→ Work order
Pictures aside, the output must consist of the lines from the one containing "camera: 15 degrees left, 10 degrees up" through the end of the data, reproduced exactly.

→ Image change detection data

============================================================

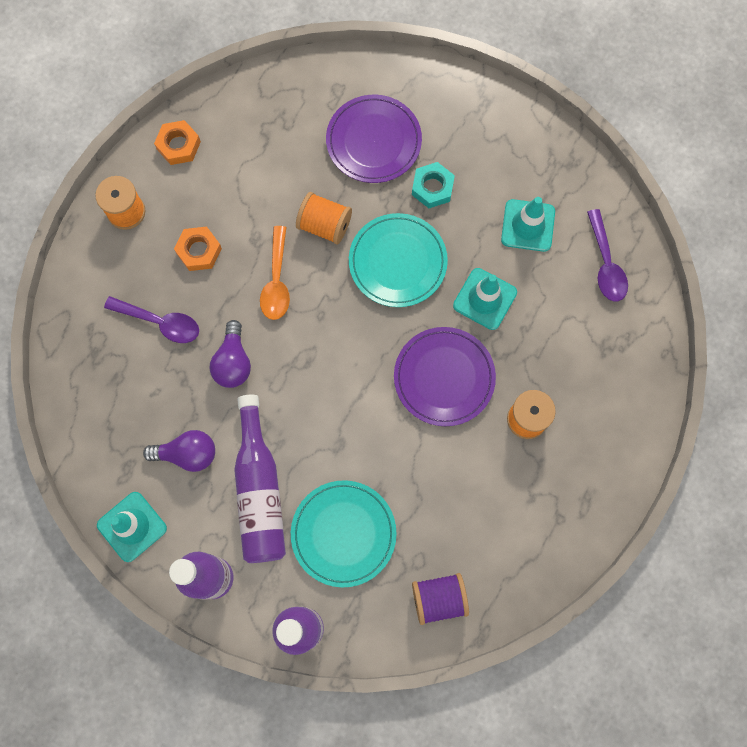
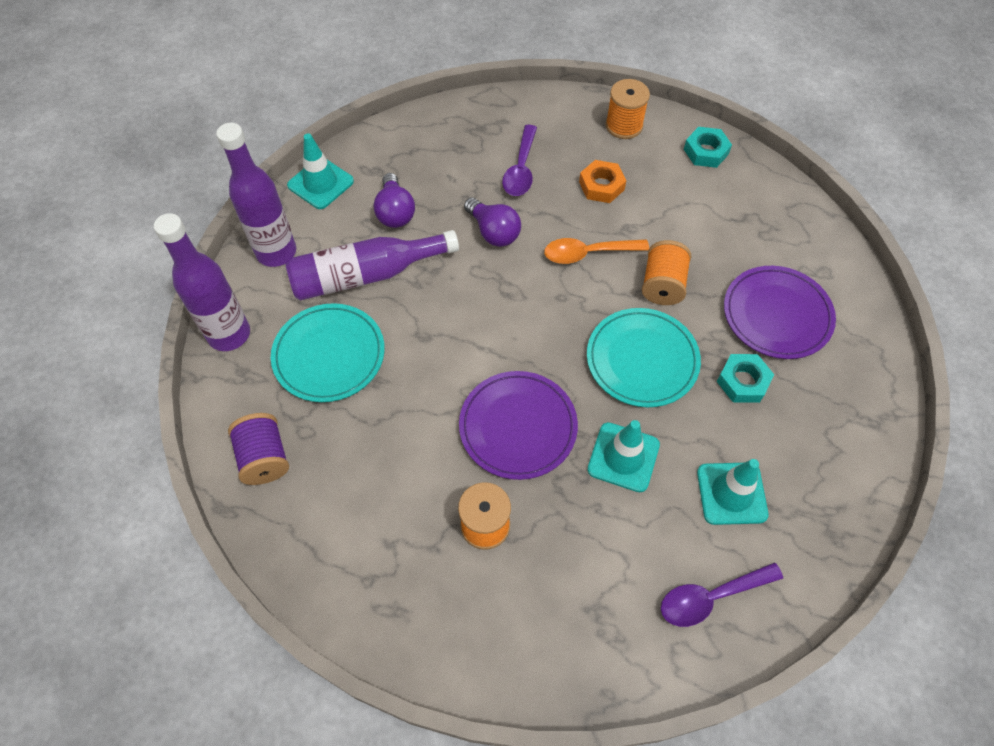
camera: 80 degrees right, 15 degrees down
(178, 145) = (706, 151): orange nut -> turquoise nut
(233, 362) = (493, 232): purple light bulb -> purple light bulb turned 120 degrees counterclockwise

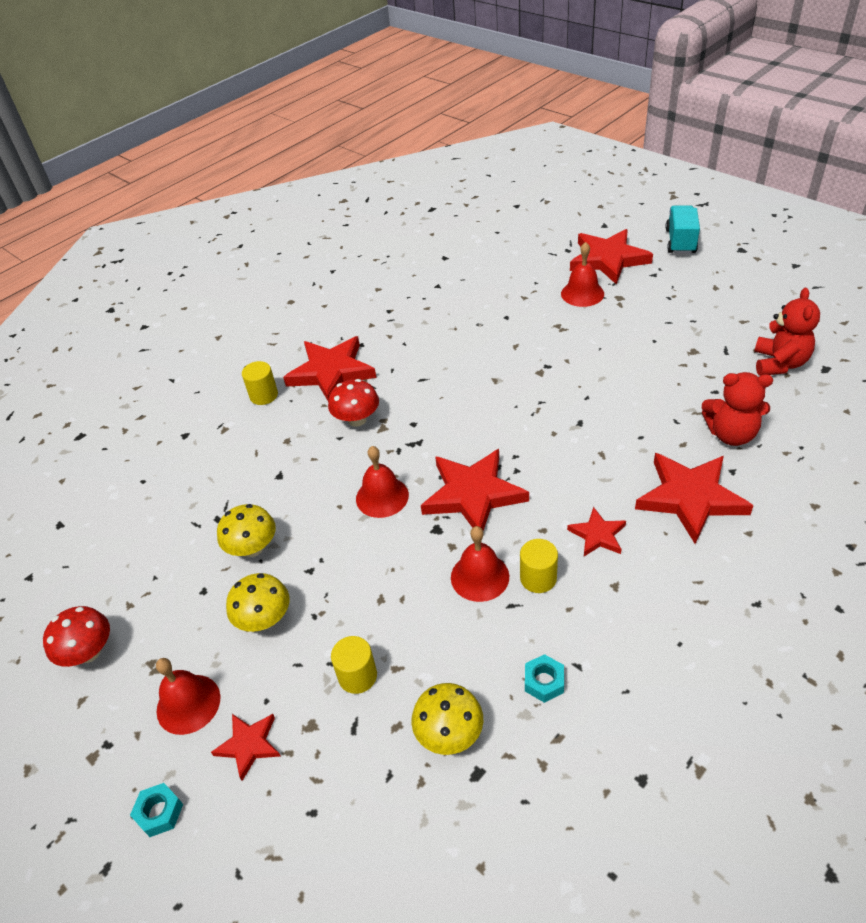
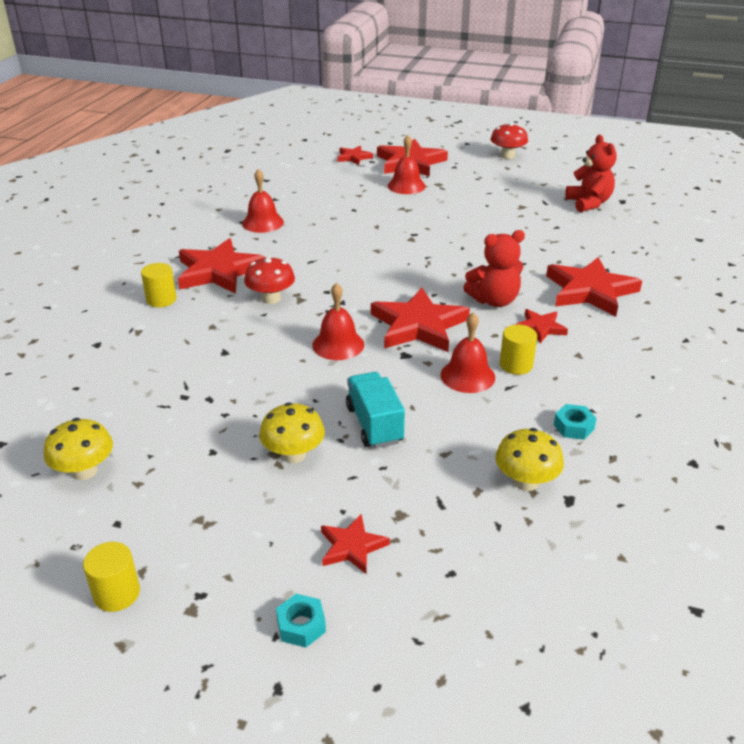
camera: 30 degrees left, 10 degrees down
(88, 652) = (120, 531): red mushroom -> red mushroom (507, 156)
(188, 704) = (265, 537): red bell -> red bell (263, 223)
(252, 548) = (239, 408): yellow mushroom -> yellow mushroom (84, 471)
(357, 676) = (415, 468): yellow cylinder -> yellow cylinder (117, 593)
(552, 241) = (354, 157): none -> red star
(680, 241) = (458, 145): turquoise truck -> turquoise truck (374, 424)
(731, 434) = (588, 249): red teddy bear -> red teddy bear (494, 300)

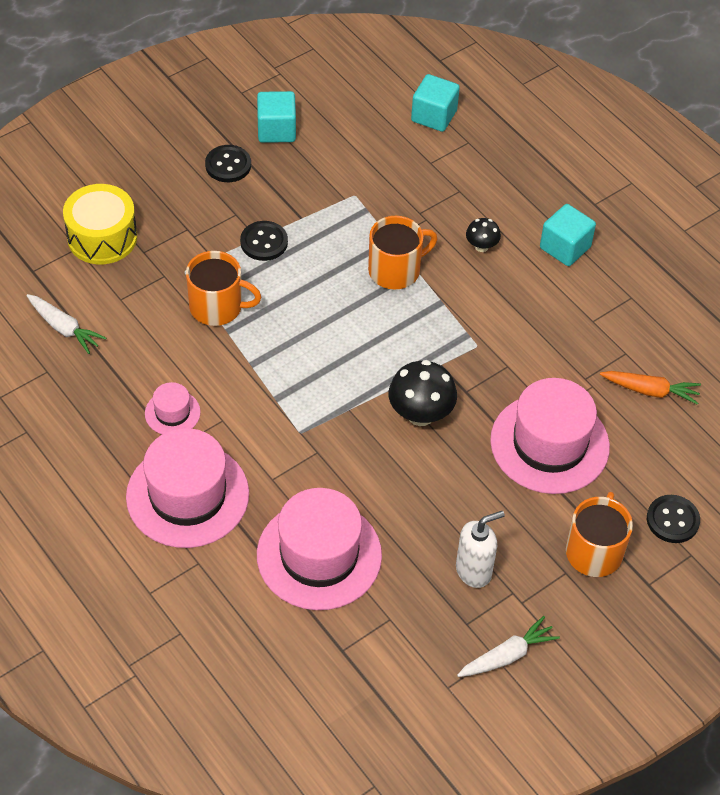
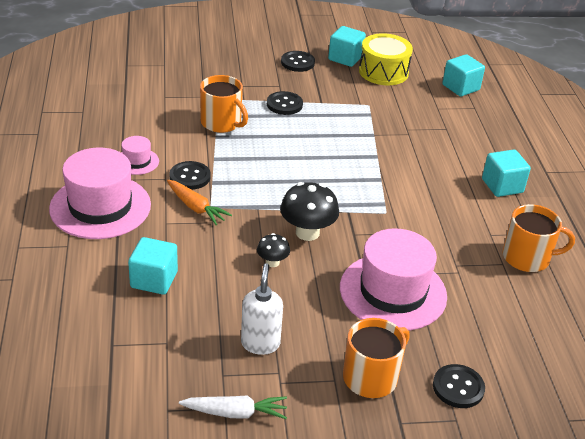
camera: 30 degrees right, 15 degrees down
(64, 328) = (115, 96): white carrot -> none
(102, 237) = (184, 66): yellow drum -> yellow drum (383, 72)
(246, 404) = (190, 177): none -> black button
(319, 555) = (154, 279): pink hat -> turquoise cube
(395, 270) = (362, 151): orange mug -> orange mug (527, 258)
(474, 571) = (260, 343): white soap dispenser -> white soap dispenser turned 90 degrees counterclockwise
(481, 246) = (437, 162): black mushroom -> black mushroom (272, 262)
(650, 391) = (505, 295): orange carrot -> orange carrot (196, 207)

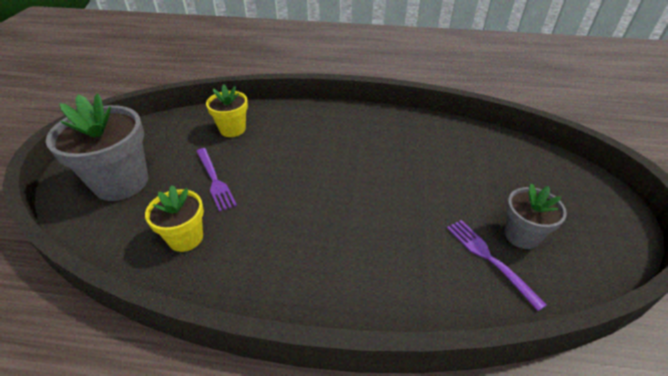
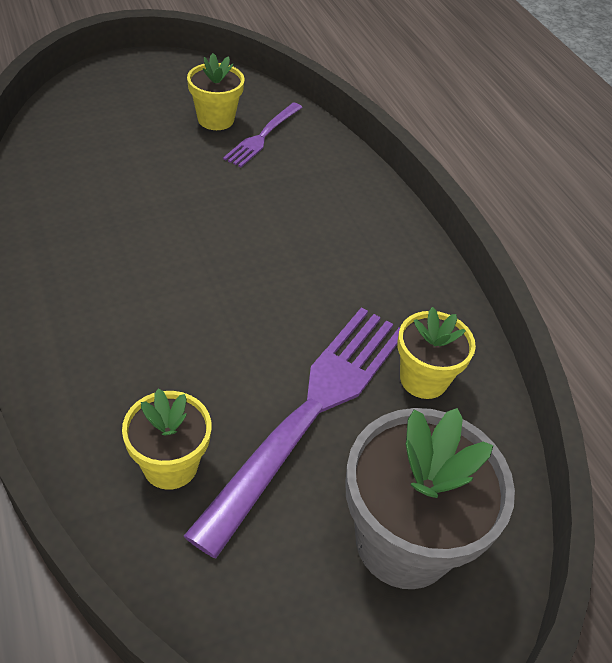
camera: 125 degrees left, 5 degrees up
(215, 180) = (311, 410): purple fork -> purple fork, size x1.98
(521, 235) = (215, 119): grey flower pot -> yellow flower pot

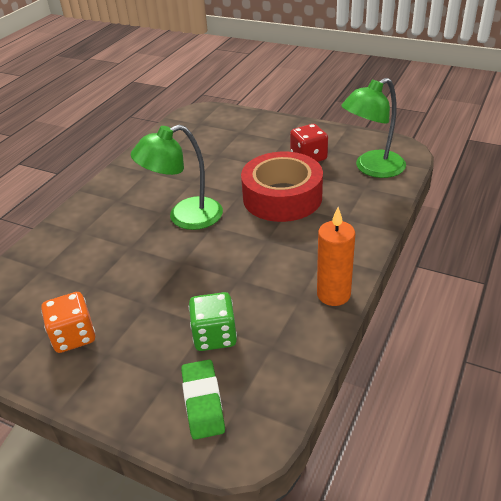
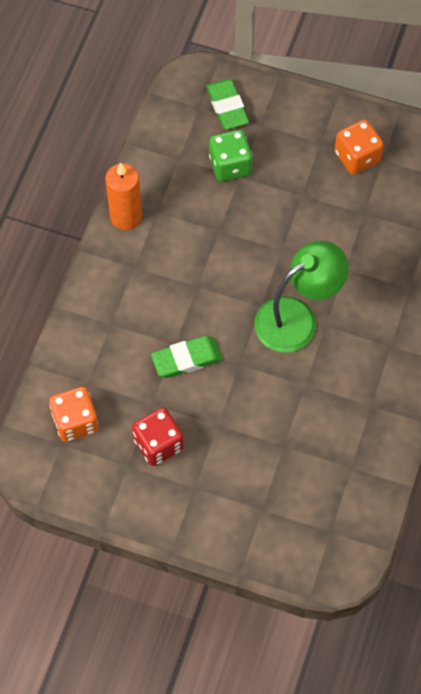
camera: 170 degrees right, 25 degrees up
(282, 197) = (187, 359): red tape -> green eraser
(372, 168) = (75, 422): green lamp -> orange dice

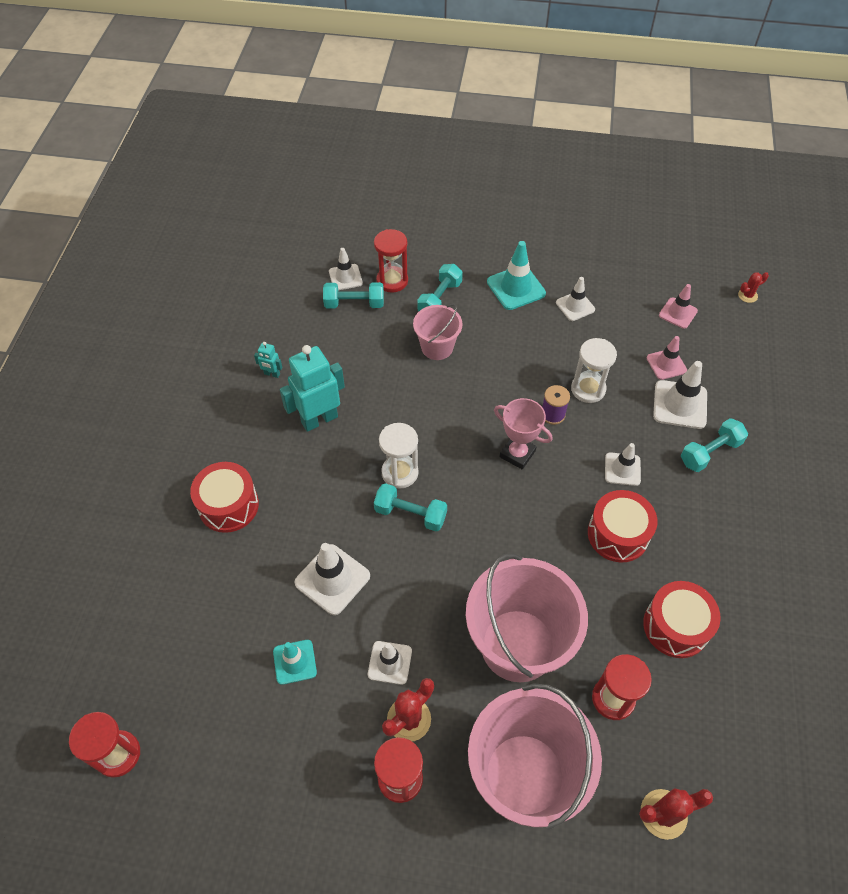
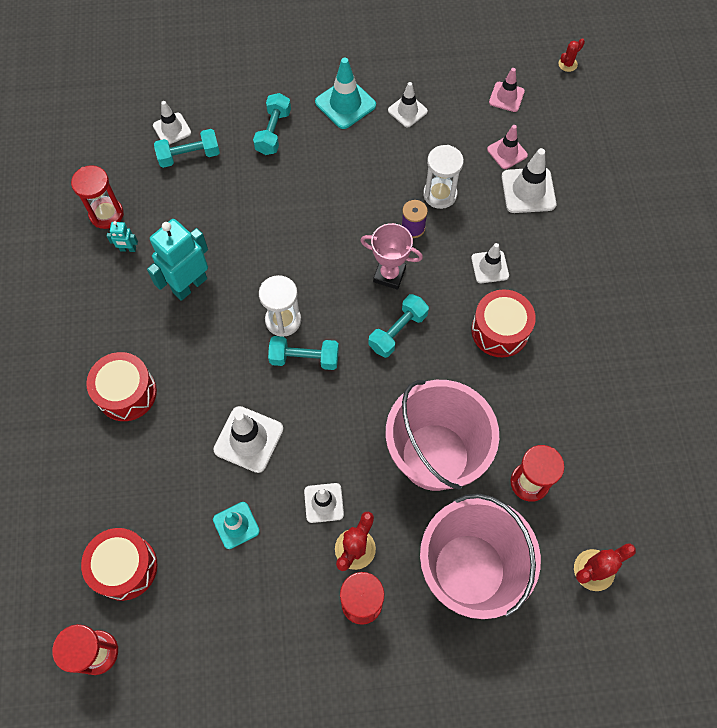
camera: 15 degrees left, 10 degrees up
(392, 281) = (220, 123): red hourglass -> red hourglass (106, 214)
(437, 347) = (284, 184): pink bucket -> none
(676, 626) = (569, 403): red drum -> red drum (125, 567)
(710, 452) = (565, 231): turquoise dumbbell -> turquoise dumbbell (398, 331)

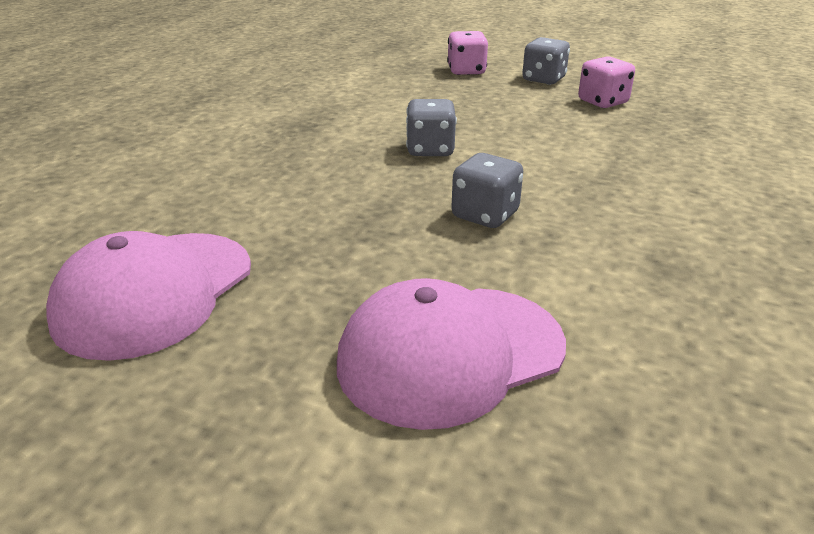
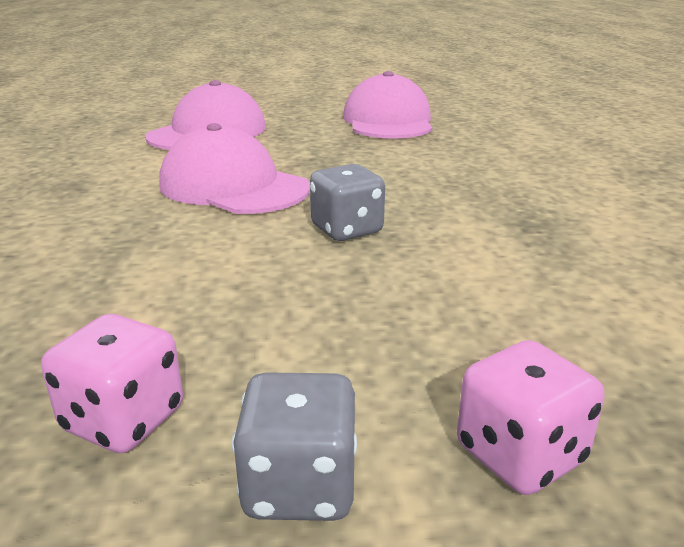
camera: 150 degrees right, 5 degrees down
(485, 215) = (233, 186): grey dice -> pink cap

============================================================

→ Exercise answer
camera: 15 degrees left, 10 degrees up
(392, 281) = (220, 123): red hourglass -> red hourglass (106, 214)
(437, 347) = (284, 184): pink bucket -> none
(676, 626) = (569, 403): red drum -> red drum (125, 567)
(710, 452) = (565, 231): turquoise dumbbell -> turquoise dumbbell (398, 331)

camera: 150 degrees right, 5 degrees down
(485, 215) = (233, 186): grey dice -> pink cap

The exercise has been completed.